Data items

--- START ---

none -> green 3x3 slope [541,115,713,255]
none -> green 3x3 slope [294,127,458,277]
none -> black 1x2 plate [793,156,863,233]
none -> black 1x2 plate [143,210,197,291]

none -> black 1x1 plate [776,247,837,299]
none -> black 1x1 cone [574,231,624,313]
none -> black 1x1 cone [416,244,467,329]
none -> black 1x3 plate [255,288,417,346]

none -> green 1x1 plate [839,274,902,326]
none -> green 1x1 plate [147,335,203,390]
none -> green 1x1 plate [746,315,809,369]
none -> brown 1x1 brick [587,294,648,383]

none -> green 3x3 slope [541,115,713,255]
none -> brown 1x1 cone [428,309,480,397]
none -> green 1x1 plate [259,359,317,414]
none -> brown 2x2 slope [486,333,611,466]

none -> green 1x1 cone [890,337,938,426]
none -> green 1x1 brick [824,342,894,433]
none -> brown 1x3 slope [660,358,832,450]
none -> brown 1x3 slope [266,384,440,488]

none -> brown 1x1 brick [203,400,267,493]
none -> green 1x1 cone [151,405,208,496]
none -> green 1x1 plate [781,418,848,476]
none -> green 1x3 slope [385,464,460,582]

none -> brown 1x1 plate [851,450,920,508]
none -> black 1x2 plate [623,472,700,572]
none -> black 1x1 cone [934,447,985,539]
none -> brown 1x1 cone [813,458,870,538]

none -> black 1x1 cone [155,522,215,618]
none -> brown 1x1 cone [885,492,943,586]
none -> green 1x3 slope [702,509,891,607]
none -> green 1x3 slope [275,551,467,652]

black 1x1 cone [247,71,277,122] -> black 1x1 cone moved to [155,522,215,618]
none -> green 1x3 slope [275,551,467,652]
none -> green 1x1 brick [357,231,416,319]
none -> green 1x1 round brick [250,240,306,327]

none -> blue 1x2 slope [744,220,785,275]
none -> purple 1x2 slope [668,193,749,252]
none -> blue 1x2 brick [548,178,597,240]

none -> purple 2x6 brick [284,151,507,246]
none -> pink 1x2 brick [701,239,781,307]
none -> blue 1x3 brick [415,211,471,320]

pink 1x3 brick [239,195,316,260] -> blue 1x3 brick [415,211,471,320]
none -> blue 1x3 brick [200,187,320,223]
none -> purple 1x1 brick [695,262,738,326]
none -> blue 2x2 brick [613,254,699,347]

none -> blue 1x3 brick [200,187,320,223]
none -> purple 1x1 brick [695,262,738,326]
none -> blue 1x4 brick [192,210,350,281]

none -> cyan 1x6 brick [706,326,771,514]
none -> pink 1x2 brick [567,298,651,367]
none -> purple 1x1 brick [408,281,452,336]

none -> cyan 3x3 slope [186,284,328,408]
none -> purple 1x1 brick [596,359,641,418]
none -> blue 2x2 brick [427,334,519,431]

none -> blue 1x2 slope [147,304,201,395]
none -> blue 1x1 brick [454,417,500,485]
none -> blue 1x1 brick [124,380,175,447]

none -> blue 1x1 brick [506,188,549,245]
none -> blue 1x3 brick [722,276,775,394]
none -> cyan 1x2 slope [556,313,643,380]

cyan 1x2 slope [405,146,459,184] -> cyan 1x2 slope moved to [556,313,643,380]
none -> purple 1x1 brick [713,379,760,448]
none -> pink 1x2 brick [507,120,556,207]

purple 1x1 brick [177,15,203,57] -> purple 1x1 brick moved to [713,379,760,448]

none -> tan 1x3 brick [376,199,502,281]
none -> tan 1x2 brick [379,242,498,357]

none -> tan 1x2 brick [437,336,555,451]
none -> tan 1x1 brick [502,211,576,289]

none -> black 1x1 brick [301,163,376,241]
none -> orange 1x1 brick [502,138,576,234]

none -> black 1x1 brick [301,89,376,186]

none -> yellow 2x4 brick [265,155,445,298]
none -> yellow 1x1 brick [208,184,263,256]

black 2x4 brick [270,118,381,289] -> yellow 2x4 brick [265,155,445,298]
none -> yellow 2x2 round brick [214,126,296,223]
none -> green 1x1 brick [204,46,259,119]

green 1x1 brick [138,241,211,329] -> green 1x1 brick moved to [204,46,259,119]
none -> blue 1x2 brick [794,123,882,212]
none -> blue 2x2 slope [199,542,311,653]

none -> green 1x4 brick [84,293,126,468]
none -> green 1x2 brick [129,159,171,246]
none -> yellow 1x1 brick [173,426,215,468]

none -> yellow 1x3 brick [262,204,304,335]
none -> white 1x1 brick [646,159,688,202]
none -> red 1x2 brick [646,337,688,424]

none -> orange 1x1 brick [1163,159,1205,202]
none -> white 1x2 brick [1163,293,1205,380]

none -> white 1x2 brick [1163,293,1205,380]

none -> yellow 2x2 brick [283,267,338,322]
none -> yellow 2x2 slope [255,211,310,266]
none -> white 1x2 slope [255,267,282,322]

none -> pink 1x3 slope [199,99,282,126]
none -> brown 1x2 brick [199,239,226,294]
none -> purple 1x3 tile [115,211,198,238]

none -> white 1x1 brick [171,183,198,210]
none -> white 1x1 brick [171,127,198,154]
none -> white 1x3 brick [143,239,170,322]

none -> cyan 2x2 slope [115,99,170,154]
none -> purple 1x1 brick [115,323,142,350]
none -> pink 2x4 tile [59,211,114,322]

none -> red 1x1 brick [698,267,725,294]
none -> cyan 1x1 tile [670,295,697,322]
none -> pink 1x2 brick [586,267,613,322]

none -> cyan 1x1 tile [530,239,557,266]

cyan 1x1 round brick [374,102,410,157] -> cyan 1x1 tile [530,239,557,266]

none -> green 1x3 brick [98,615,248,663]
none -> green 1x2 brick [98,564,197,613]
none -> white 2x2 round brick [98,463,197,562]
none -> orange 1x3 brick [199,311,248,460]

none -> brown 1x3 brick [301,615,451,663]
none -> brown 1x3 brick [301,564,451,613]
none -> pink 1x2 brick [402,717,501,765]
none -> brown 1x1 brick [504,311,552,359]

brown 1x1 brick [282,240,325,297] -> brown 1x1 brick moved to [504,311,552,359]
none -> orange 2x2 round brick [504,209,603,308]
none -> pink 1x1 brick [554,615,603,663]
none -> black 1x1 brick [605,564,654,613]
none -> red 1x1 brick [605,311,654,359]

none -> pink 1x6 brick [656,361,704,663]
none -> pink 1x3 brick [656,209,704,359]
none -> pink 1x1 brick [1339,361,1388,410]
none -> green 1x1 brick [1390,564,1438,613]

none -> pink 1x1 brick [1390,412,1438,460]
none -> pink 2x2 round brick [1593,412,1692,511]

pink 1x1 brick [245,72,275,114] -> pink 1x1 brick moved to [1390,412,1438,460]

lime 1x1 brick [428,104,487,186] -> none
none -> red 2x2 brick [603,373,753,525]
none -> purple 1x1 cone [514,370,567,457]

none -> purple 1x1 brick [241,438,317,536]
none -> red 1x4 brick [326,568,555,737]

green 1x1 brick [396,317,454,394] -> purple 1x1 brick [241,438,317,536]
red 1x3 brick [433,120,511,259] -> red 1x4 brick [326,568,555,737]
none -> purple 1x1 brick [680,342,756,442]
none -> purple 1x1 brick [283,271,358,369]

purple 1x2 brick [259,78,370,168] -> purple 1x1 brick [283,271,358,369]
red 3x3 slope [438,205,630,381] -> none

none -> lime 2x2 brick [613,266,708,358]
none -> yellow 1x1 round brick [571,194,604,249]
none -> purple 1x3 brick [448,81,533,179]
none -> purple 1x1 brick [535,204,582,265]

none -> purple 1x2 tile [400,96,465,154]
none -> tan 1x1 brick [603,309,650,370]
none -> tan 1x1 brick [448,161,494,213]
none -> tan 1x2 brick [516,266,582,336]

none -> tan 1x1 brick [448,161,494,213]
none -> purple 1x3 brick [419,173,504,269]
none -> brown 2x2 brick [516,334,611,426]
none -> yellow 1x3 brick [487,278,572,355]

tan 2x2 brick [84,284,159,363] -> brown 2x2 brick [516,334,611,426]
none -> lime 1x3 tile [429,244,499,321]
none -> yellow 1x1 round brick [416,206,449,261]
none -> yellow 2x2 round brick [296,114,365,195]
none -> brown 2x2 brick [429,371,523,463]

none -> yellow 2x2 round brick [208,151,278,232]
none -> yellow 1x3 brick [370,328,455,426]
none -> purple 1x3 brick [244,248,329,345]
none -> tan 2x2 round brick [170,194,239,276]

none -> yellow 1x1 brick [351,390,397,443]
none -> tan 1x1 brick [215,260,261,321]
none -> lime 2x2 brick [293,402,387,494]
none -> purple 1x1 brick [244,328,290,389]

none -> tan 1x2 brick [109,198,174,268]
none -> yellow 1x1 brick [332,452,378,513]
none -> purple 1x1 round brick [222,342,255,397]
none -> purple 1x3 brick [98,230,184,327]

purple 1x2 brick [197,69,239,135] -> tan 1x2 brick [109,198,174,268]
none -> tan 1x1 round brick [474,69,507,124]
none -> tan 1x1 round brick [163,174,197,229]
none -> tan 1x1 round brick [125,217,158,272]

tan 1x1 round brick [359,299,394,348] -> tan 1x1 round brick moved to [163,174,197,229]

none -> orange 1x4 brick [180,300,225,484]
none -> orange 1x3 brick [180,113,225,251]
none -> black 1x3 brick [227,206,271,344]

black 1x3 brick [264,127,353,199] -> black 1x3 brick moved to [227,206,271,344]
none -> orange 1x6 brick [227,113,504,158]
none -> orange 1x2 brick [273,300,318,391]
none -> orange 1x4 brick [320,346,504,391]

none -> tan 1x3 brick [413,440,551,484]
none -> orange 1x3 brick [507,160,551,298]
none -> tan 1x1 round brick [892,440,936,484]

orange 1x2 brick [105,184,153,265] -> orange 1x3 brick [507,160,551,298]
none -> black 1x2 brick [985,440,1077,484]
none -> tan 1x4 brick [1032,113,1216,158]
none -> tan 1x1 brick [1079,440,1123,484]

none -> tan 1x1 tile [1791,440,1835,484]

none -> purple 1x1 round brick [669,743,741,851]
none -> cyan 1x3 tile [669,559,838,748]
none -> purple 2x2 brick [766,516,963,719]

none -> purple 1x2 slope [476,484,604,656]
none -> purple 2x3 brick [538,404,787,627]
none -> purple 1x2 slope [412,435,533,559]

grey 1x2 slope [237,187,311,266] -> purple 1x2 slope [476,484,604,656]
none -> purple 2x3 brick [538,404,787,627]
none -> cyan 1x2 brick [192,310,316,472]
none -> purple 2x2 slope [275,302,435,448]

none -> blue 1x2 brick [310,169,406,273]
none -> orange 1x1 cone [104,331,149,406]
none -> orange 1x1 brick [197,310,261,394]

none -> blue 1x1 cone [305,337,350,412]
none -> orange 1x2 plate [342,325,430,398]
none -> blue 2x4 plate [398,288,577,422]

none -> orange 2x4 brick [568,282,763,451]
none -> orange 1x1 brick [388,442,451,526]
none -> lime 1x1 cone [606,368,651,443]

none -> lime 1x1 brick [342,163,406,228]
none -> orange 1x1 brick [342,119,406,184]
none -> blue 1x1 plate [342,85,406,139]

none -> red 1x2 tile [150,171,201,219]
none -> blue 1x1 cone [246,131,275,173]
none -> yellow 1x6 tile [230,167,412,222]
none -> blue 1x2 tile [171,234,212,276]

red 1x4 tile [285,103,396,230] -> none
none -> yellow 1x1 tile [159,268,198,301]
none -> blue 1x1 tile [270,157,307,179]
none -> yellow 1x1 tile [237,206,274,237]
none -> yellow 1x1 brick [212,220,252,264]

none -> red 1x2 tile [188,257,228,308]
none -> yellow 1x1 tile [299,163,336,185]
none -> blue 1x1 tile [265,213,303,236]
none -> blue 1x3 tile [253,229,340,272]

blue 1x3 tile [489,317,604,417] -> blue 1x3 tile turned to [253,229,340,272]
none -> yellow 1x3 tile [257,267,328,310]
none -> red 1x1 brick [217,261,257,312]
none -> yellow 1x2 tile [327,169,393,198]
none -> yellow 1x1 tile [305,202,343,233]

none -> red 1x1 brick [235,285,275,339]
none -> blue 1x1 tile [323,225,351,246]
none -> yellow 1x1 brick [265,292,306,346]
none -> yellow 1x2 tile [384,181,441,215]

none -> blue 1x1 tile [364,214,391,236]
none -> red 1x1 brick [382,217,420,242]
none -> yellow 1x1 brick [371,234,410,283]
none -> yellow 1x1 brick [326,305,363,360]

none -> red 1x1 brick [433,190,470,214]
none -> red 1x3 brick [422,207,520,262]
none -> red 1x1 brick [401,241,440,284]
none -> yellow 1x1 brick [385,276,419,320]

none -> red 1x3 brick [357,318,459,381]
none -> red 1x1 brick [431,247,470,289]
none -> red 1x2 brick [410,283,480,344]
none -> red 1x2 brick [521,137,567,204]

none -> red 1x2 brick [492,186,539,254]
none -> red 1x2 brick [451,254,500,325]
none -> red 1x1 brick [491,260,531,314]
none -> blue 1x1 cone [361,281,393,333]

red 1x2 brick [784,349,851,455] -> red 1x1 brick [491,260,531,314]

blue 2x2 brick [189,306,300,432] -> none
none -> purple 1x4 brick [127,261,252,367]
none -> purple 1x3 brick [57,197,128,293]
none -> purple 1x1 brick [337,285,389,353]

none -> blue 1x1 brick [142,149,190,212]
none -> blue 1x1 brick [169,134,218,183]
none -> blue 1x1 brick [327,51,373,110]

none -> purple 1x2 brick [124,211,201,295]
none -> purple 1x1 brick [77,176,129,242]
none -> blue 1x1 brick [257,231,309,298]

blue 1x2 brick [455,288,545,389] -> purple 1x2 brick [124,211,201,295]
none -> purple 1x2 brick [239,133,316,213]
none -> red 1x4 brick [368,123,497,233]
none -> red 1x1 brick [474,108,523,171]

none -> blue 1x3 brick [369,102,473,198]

--- END ---

• [REQUIREMENT] What is asked for is an exact copy of the lines above from the one containing "none -> purple 1x3 brick [98,230,184,327]" through the one containing "tan 1x1 round brick [359,299,394,348]", and only those.

• [ANSWER FOR THIS EXERCISE]
none -> purple 1x3 brick [98,230,184,327]

purple 1x2 brick [197,69,239,135] -> tan 1x2 brick [109,198,174,268]
none -> tan 1x1 round brick [474,69,507,124]
none -> tan 1x1 round brick [163,174,197,229]
none -> tan 1x1 round brick [125,217,158,272]

tan 1x1 round brick [359,299,394,348] -> tan 1x1 round brick moved to [163,174,197,229]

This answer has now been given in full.